Top of Data for this exercise

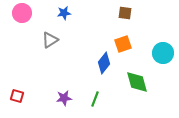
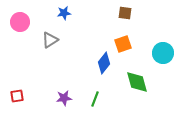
pink circle: moved 2 px left, 9 px down
red square: rotated 24 degrees counterclockwise
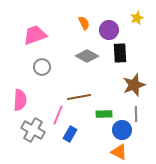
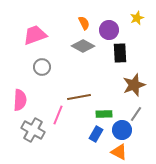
gray diamond: moved 4 px left, 10 px up
gray line: rotated 35 degrees clockwise
blue rectangle: moved 26 px right
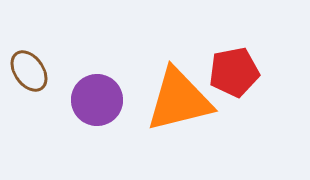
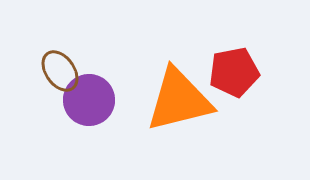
brown ellipse: moved 31 px right
purple circle: moved 8 px left
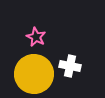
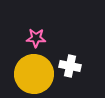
pink star: moved 1 px down; rotated 24 degrees counterclockwise
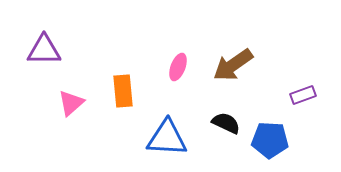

Bottom of Data for this exercise

Task instructions:
In your copy of the entries above, keep the text exact and leave out the pictures.

The answer:
pink circle: moved 2 px left, 9 px down
red square: rotated 24 degrees counterclockwise
gray diamond: moved 4 px left, 10 px up
gray line: rotated 35 degrees clockwise
blue rectangle: moved 26 px right
brown ellipse: moved 31 px right
purple circle: moved 8 px left
pink star: moved 1 px down; rotated 24 degrees counterclockwise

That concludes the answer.